Dataset excerpts:
——————
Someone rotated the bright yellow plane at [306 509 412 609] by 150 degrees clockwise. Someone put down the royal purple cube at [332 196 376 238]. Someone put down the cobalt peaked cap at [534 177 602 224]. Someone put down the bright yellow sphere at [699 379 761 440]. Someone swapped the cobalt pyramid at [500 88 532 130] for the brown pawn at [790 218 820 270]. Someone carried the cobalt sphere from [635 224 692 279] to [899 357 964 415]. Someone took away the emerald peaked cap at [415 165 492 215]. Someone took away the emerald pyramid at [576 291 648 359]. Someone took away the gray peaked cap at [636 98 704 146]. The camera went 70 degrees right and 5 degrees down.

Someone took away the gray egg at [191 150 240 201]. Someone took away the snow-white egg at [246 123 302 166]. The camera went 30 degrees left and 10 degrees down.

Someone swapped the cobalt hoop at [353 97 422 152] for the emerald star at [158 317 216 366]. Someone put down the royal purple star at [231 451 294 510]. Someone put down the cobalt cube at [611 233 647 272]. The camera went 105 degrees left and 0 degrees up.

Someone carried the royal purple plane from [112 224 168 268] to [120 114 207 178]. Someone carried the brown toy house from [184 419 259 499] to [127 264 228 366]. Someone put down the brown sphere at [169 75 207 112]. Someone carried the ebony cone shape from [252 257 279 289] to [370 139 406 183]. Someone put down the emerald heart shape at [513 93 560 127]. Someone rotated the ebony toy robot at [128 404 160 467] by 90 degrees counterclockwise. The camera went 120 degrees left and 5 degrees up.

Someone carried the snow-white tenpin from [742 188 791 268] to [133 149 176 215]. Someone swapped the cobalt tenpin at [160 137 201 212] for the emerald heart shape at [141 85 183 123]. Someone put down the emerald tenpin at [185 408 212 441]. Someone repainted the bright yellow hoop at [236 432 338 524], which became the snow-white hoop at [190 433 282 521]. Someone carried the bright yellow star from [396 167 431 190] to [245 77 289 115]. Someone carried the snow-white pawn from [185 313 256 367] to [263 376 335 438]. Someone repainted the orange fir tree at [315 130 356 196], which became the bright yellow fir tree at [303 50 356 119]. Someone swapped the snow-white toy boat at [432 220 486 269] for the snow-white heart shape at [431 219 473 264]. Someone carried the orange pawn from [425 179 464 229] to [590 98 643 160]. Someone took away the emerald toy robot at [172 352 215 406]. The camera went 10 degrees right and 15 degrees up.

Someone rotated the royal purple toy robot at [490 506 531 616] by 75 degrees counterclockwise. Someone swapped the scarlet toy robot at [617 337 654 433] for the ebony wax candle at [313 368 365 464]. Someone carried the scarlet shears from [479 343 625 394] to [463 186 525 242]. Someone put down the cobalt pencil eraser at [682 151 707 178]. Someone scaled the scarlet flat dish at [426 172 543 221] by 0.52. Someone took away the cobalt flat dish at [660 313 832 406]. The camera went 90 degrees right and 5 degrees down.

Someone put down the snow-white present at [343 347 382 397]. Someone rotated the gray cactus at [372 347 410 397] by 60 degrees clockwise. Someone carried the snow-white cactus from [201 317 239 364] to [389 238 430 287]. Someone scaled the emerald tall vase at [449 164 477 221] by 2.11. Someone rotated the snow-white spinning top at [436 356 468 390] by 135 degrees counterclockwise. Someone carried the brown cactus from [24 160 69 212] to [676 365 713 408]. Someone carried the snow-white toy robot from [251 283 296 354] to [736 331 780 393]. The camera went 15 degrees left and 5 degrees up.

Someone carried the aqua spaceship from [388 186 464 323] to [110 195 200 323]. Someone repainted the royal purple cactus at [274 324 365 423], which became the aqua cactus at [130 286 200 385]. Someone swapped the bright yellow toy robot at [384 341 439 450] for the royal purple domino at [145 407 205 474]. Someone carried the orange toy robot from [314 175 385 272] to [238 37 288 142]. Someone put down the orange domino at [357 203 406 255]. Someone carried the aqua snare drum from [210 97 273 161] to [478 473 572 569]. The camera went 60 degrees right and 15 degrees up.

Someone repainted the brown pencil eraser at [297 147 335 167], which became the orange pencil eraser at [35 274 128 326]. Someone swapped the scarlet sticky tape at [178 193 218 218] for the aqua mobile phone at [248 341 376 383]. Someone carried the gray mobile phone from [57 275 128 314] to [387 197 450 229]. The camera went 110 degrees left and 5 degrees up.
——————
- [What the task asks] The reply is to be an exact repeat of the records above.

- [Expected answer]
Someone rotated the bright yellow plane at [306 509 412 609] by 150 degrees clockwise. Someone put down the royal purple cube at [332 196 376 238]. Someone put down the cobalt peaked cap at [534 177 602 224]. Someone put down the bright yellow sphere at [699 379 761 440]. Someone swapped the cobalt pyramid at [500 88 532 130] for the brown pawn at [790 218 820 270]. Someone carried the cobalt sphere from [635 224 692 279] to [899 357 964 415]. Someone took away the emerald peaked cap at [415 165 492 215]. Someone took away the emerald pyramid at [576 291 648 359]. Someone took away the gray peaked cap at [636 98 704 146]. The camera went 70 degrees right and 5 degrees down.

Someone took away the gray egg at [191 150 240 201]. Someone took away the snow-white egg at [246 123 302 166]. The camera went 30 degrees left and 10 degrees down.

Someone swapped the cobalt hoop at [353 97 422 152] for the emerald star at [158 317 216 366]. Someone put down the royal purple star at [231 451 294 510]. Someone put down the cobalt cube at [611 233 647 272]. The camera went 105 degrees left and 0 degrees up.

Someone carried the royal purple plane from [112 224 168 268] to [120 114 207 178]. Someone carried the brown toy house from [184 419 259 499] to [127 264 228 366]. Someone put down the brown sphere at [169 75 207 112]. Someone carried the ebony cone shape from [252 257 279 289] to [370 139 406 183]. Someone put down the emerald heart shape at [513 93 560 127]. Someone rotated the ebony toy robot at [128 404 160 467] by 90 degrees counterclockwise. The camera went 120 degrees left and 5 degrees up.

Someone carried the snow-white tenpin from [742 188 791 268] to [133 149 176 215]. Someone swapped the cobalt tenpin at [160 137 201 212] for the emerald heart shape at [141 85 183 123]. Someone put down the emerald tenpin at [185 408 212 441]. Someone repainted the bright yellow hoop at [236 432 338 524], which became the snow-white hoop at [190 433 282 521]. Someone carried the bright yellow star from [396 167 431 190] to [245 77 289 115]. Someone carried the snow-white pawn from [185 313 256 367] to [263 376 335 438]. Someone repainted the orange fir tree at [315 130 356 196], which became the bright yellow fir tree at [303 50 356 119]. Someone swapped the snow-white toy boat at [432 220 486 269] for the snow-white heart shape at [431 219 473 264]. Someone carried the orange pawn from [425 179 464 229] to [590 98 643 160]. Someone took away the emerald toy robot at [172 352 215 406]. The camera went 10 degrees right and 15 degrees up.

Someone rotated the royal purple toy robot at [490 506 531 616] by 75 degrees counterclockwise. Someone swapped the scarlet toy robot at [617 337 654 433] for the ebony wax candle at [313 368 365 464]. Someone carried the scarlet shears from [479 343 625 394] to [463 186 525 242]. Someone put down the cobalt pencil eraser at [682 151 707 178]. Someone scaled the scarlet flat dish at [426 172 543 221] by 0.52. Someone took away the cobalt flat dish at [660 313 832 406]. The camera went 90 degrees right and 5 degrees down.

Someone put down the snow-white present at [343 347 382 397]. Someone rotated the gray cactus at [372 347 410 397] by 60 degrees clockwise. Someone carried the snow-white cactus from [201 317 239 364] to [389 238 430 287]. Someone scaled the emerald tall vase at [449 164 477 221] by 2.11. Someone rotated the snow-white spinning top at [436 356 468 390] by 135 degrees counterclockwise. Someone carried the brown cactus from [24 160 69 212] to [676 365 713 408]. Someone carried the snow-white toy robot from [251 283 296 354] to [736 331 780 393]. The camera went 15 degrees left and 5 degrees up.

Someone carried the aqua spaceship from [388 186 464 323] to [110 195 200 323]. Someone repainted the royal purple cactus at [274 324 365 423], which became the aqua cactus at [130 286 200 385]. Someone swapped the bright yellow toy robot at [384 341 439 450] for the royal purple domino at [145 407 205 474]. Someone carried the orange toy robot from [314 175 385 272] to [238 37 288 142]. Someone put down the orange domino at [357 203 406 255]. Someone carried the aqua snare drum from [210 97 273 161] to [478 473 572 569]. The camera went 60 degrees right and 15 degrees up.

Someone repainted the brown pencil eraser at [297 147 335 167], which became the orange pencil eraser at [35 274 128 326]. Someone swapped the scarlet sticky tape at [178 193 218 218] for the aqua mobile phone at [248 341 376 383]. Someone carried the gray mobile phone from [57 275 128 314] to [387 197 450 229]. The camera went 110 degrees left and 5 degrees up.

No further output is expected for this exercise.